## Exercise objective
Would you copy the material below word for word, beginning with its first line and ending with the line that contains "gray cross: (192, 90)"?

□ □ □ □

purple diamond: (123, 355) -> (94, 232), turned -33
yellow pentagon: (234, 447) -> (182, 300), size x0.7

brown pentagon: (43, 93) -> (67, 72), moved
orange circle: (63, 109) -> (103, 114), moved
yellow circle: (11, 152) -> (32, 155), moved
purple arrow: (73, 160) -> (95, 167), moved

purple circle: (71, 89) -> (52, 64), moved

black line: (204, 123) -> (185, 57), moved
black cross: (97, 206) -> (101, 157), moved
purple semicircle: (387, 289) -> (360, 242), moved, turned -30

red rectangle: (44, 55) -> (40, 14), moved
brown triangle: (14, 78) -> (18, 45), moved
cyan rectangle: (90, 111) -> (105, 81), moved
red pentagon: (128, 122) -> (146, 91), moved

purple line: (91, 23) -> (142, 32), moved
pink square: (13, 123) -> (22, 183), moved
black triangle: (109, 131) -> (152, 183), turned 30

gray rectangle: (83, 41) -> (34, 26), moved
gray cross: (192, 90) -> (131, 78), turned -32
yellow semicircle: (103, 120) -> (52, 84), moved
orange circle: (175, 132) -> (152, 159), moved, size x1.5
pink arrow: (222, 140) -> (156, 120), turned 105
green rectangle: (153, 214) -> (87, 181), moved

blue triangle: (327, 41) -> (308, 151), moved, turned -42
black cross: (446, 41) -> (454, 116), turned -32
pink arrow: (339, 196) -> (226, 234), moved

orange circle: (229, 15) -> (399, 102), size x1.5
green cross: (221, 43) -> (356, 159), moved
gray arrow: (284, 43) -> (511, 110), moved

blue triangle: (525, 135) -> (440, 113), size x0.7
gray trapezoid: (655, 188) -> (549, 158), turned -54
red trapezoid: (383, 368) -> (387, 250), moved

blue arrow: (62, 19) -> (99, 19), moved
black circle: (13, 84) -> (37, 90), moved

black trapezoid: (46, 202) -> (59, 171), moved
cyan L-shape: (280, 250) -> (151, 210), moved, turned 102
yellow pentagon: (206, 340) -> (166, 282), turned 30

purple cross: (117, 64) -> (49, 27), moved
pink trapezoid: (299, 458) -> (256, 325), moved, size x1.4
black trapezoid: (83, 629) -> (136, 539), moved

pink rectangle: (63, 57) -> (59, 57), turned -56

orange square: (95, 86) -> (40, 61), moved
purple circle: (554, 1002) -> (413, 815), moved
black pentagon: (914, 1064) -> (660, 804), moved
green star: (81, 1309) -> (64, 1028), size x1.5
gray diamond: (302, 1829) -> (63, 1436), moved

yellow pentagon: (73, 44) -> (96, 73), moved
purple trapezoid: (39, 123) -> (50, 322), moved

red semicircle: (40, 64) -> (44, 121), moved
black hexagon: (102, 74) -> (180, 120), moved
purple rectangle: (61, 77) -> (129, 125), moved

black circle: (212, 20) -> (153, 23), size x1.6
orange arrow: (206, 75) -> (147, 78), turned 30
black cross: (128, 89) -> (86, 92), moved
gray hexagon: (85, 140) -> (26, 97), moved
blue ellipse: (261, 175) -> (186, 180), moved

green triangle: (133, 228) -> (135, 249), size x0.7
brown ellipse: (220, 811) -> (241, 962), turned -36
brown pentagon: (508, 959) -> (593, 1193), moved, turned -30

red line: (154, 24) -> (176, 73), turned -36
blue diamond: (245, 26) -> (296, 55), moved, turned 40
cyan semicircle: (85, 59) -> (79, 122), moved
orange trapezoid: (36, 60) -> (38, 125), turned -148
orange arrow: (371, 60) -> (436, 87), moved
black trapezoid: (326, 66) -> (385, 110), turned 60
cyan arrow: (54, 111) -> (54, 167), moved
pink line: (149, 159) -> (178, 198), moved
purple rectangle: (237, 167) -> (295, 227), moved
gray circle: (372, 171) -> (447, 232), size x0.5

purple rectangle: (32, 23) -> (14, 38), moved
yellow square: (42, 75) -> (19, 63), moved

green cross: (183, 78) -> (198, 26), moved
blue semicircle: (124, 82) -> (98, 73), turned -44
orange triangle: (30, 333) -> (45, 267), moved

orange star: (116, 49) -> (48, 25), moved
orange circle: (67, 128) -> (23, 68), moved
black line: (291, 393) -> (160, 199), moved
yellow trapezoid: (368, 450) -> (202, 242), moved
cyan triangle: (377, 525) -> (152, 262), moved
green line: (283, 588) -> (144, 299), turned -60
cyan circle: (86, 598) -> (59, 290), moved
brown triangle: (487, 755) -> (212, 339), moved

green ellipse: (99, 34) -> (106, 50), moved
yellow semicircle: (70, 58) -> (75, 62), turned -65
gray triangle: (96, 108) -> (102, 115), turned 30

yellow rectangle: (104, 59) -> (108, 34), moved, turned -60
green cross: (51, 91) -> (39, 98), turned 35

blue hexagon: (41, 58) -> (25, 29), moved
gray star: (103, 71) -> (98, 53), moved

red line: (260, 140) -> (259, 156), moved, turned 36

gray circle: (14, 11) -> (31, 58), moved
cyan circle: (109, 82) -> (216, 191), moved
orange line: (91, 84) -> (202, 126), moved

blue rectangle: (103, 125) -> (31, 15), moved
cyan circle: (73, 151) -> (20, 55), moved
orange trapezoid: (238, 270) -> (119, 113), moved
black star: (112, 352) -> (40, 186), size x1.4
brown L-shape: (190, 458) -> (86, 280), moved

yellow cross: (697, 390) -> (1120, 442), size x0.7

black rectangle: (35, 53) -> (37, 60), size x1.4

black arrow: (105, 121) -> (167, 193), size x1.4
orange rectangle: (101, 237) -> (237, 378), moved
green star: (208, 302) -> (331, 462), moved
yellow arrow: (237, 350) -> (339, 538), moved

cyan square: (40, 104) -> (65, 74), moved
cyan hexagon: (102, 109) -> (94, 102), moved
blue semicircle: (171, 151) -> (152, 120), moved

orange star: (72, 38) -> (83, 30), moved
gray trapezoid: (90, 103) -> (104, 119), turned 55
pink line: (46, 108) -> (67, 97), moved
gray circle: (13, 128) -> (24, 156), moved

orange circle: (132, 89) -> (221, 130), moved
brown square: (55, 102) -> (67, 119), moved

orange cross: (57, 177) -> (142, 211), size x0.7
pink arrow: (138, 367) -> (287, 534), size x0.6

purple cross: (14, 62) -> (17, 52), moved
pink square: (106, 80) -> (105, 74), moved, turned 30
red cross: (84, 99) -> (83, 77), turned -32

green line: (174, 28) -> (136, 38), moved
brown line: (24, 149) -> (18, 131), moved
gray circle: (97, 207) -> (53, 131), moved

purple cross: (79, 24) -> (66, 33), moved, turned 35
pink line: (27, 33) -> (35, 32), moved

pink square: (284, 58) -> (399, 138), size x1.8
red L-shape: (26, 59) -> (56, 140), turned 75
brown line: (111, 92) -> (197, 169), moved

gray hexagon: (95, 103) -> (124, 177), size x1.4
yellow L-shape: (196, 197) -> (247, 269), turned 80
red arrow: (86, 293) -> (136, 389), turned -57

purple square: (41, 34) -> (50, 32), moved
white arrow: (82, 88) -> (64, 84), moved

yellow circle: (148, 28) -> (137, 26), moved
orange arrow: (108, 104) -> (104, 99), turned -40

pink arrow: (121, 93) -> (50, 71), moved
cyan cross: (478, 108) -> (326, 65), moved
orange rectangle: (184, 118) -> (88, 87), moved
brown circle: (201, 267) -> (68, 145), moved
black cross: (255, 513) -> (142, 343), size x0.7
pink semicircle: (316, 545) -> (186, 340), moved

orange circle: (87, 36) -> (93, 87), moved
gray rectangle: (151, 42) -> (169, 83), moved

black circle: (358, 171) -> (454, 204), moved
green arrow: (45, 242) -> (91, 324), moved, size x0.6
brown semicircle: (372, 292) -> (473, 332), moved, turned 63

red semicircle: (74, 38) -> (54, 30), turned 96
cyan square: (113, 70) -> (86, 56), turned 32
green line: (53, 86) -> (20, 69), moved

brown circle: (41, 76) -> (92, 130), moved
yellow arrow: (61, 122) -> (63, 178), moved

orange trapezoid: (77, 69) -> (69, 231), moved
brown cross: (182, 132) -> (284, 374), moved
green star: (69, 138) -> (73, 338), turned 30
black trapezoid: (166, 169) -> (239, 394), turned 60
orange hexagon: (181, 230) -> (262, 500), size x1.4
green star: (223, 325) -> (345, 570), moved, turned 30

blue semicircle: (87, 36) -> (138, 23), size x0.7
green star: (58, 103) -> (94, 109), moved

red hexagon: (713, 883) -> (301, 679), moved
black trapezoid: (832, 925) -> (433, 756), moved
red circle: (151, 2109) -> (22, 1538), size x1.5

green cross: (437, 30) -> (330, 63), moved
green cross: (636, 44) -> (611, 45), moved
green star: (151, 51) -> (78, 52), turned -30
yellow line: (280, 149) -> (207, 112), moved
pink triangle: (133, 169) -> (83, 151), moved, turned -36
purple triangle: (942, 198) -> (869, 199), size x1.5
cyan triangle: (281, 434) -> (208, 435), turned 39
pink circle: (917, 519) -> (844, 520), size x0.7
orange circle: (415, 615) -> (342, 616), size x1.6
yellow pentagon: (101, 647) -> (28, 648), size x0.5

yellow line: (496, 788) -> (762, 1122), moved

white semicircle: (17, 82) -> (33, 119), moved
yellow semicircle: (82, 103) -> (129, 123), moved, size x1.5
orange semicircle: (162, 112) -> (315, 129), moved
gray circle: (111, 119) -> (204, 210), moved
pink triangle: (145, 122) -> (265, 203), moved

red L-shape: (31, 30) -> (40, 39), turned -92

□ □ □ □

## Solution below
purple diamond: (123, 355) -> (94, 232), turned -33
yellow pentagon: (234, 447) -> (182, 300), size x0.7

brown pentagon: (43, 93) -> (67, 72), moved
orange circle: (63, 109) -> (103, 114), moved
yellow circle: (11, 152) -> (32, 155), moved
purple arrow: (73, 160) -> (95, 167), moved

purple circle: (71, 89) -> (52, 64), moved

black line: (204, 123) -> (185, 57), moved
black cross: (97, 206) -> (101, 157), moved
purple semicircle: (387, 289) -> (360, 242), moved, turned -30

red rectangle: (44, 55) -> (40, 14), moved
brown triangle: (14, 78) -> (18, 45), moved
cyan rectangle: (90, 111) -> (105, 81), moved
red pentagon: (128, 122) -> (146, 91), moved

purple line: (91, 23) -> (142, 32), moved
pink square: (13, 123) -> (22, 183), moved
black triangle: (109, 131) -> (152, 183), turned 30

gray rectangle: (83, 41) -> (34, 26), moved
gray cross: (192, 90) -> (131, 78), turned -32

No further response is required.